What you are asked to do:
In the data below, find every line with the word "none" and copy it.

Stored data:
================================

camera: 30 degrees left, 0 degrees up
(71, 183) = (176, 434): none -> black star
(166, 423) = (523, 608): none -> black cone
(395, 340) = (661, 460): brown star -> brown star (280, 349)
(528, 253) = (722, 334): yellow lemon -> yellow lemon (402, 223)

================================

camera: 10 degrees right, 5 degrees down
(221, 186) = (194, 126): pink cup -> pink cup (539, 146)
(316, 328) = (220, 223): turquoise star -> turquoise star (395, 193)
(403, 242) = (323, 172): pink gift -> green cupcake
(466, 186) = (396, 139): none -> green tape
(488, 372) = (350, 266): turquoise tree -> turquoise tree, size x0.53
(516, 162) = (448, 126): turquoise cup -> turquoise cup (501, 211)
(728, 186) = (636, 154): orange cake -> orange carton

================================

Task answer:
(71, 183) = (176, 434): none -> black star
(166, 423) = (523, 608): none -> black cone
(466, 186) = (396, 139): none -> green tape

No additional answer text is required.